WHAT TO PRODUCE
Repeat exactly, and only, the lines of the entries below from the one with "(665, 275) = (423, 240): red" through the one with "(759, 324) = (464, 197): none -> pink bucket", both ends included.

** EXERCISE DATA follows **

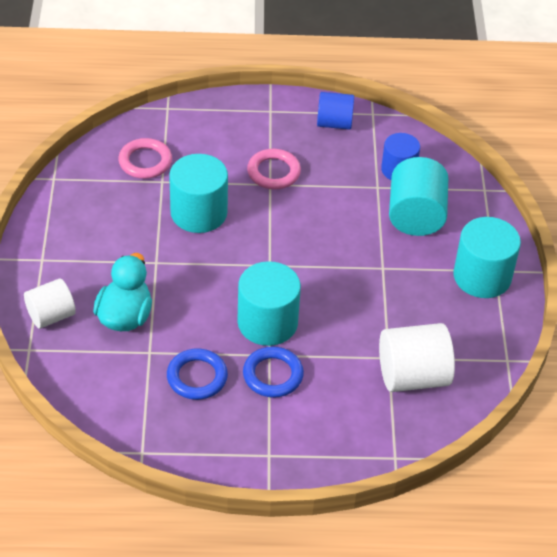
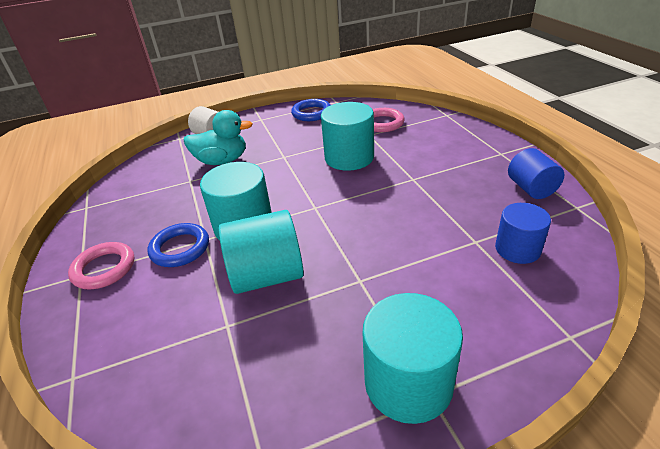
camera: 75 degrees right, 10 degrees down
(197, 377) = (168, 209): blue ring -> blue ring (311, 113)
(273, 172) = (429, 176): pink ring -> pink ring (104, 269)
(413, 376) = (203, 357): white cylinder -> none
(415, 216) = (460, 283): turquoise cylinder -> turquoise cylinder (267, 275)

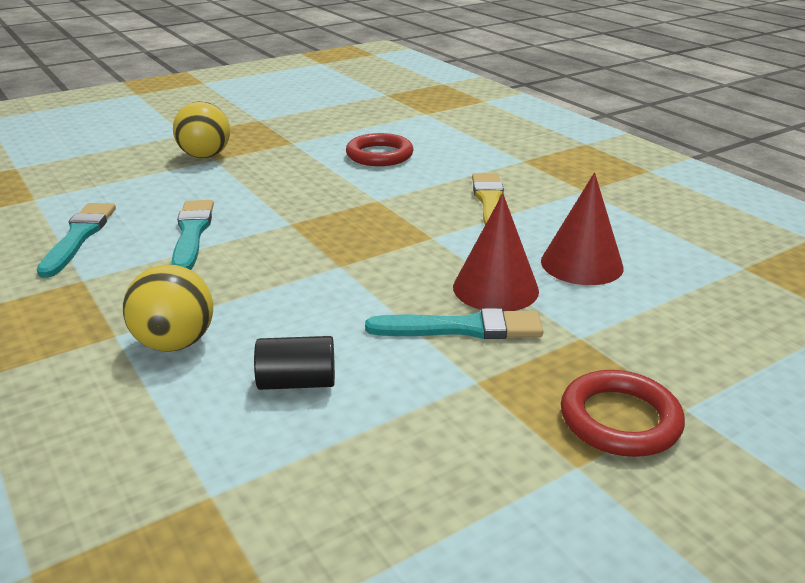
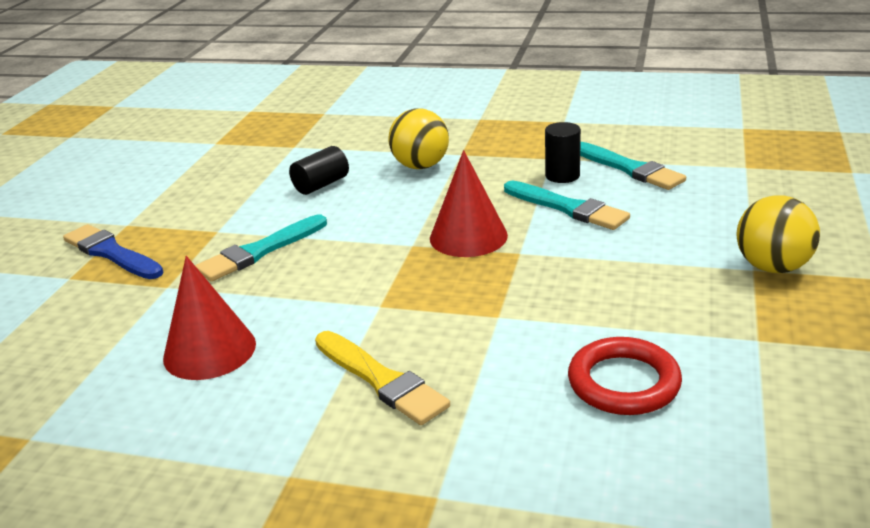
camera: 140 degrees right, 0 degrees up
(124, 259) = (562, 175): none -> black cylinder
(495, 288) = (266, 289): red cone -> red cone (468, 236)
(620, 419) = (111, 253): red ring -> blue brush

** End of EXERCISE DATA **
** EXERCISE DATA follows **

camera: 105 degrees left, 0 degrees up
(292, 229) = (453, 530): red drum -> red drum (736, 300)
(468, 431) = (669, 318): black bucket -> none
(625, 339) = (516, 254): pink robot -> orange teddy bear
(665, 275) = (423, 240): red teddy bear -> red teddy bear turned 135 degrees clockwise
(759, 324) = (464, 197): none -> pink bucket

** End of EXERCISE DATA **

SOLUTION TO THIS TASK
(665, 275) = (423, 240): red teddy bear -> red teddy bear turned 135 degrees clockwise
(759, 324) = (464, 197): none -> pink bucket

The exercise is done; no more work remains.